§ Entries for finding displayed items
• • • • • • •

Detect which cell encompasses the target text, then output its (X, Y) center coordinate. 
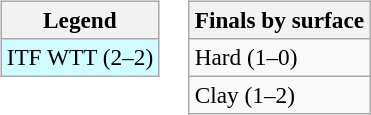
Hard (1–0) (279, 57)
Finals by surface (279, 20)
Legend (80, 20)
Clay (1–2) (279, 95)
ITF WTT (2–2) (80, 57)
Capture the cell that displays the provided text and extract its [X, Y] central coordinate. 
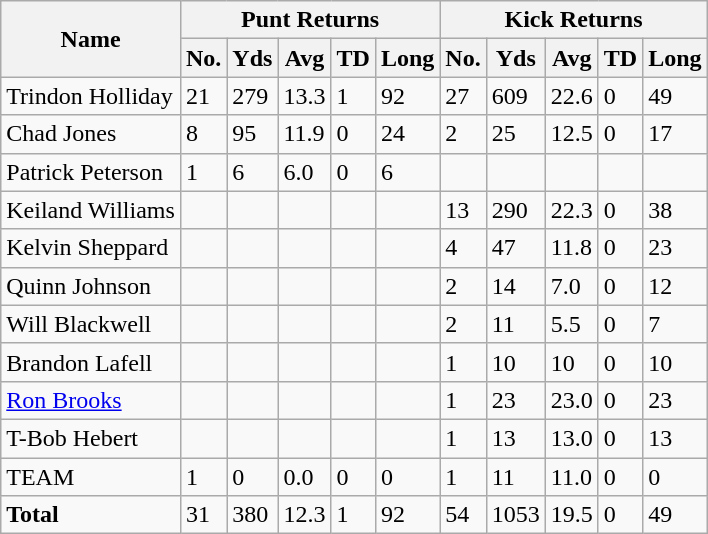
23.0 [572, 400]
Ron Brooks [91, 400]
11.9 [304, 134]
290 [516, 210]
Kelvin Sheppard [91, 248]
T-Bob Hebert [91, 438]
Chad Jones [91, 134]
22.6 [572, 96]
6.0 [304, 172]
47 [516, 248]
13.3 [304, 96]
Keiland Williams [91, 210]
1053 [516, 515]
Name [91, 39]
27 [463, 96]
38 [675, 210]
12.5 [572, 134]
Will Blackwell [91, 324]
22.3 [572, 210]
Punt Returns [310, 20]
Kick Returns [574, 20]
Total [91, 515]
14 [516, 286]
Brandon Lafell [91, 362]
4 [463, 248]
7.0 [572, 286]
13.0 [572, 438]
Patrick Peterson [91, 172]
54 [463, 515]
95 [252, 134]
Quinn Johnson [91, 286]
279 [252, 96]
17 [675, 134]
25 [516, 134]
31 [203, 515]
Trindon Holliday [91, 96]
11.8 [572, 248]
609 [516, 96]
TEAM [91, 477]
24 [407, 134]
8 [203, 134]
12.3 [304, 515]
0.0 [304, 477]
21 [203, 96]
11.0 [572, 477]
5.5 [572, 324]
7 [675, 324]
19.5 [572, 515]
12 [675, 286]
380 [252, 515]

• • • • • • •

Render every line of the entries above as a Markdown table with the columns Row and Line, numbering each row and skipping blank lines. Leave the pictures out of the table.

§ Response to this exercise
| Row | Line |
|---|---|
| 1 | Detect which cell encompasses the target text, then output its (X, Y) center coordinate.  |
| 2 | Hard (1–0) (279, 57) |
| 3 | Finals by surface (279, 20) |
| 4 | Legend (80, 20) |
| 5 | Clay (1–2) (279, 95) |
| 6 | ITF WTT (2–2) (80, 57) |
| 7 | Capture the cell that displays the provided text and extract its [X, Y] central coordinate.  |
| 8 | 23.0 [572, 400] |
| 9 | Ron Brooks [91, 400] |
| 10 | 11.9 [304, 134] |
| 11 | 290 [516, 210] |
| 12 | Kelvin Sheppard [91, 248] |
| 13 | T-Bob Hebert [91, 438] |
| 14 | Chad Jones [91, 134] |
| 15 | 22.6 [572, 96] |
| 16 | 6.0 [304, 172] |
| 17 | 47 [516, 248] |
| 18 | 13.3 [304, 96] |
| 19 | Keiland Williams [91, 210] |
| 20 | 1053 [516, 515] |
| 21 | Name [91, 39] |
| 22 | 27 [463, 96] |
| 23 | 38 [675, 210] |
| 24 | 12.5 [572, 134] |
| 25 | Will Blackwell [91, 324] |
| 26 | 22.3 [572, 210] |
| 27 | Punt Returns [310, 20] |
| 28 | Kick Returns [574, 20] |
| 29 | Total [91, 515] |
| 30 | 14 [516, 286] |
| 31 | Brandon Lafell [91, 362] |
| 32 | 4 [463, 248] |
| 33 | 7.0 [572, 286] |
| 34 | 13.0 [572, 438] |
| 35 | Patrick Peterson [91, 172] |
| 36 | 54 [463, 515] |
| 37 | 95 [252, 134] |
| 38 | Quinn Johnson [91, 286] |
| 39 | 279 [252, 96] |
| 40 | 17 [675, 134] |
| 41 | 25 [516, 134] |
| 42 | 31 [203, 515] |
| 43 | Trindon Holliday [91, 96] |
| 44 | 11.8 [572, 248] |
| 45 | 609 [516, 96] |
| 46 | TEAM [91, 477] |
| 47 | 24 [407, 134] |
| 48 | 8 [203, 134] |
| 49 | 12.3 [304, 515] |
| 50 | 0.0 [304, 477] |
| 51 | 21 [203, 96] |
| 52 | 11.0 [572, 477] |
| 53 | 5.5 [572, 324] |
| 54 | 7 [675, 324] |
| 55 | 19.5 [572, 515] |
| 56 | 12 [675, 286] |
| 57 | 380 [252, 515] |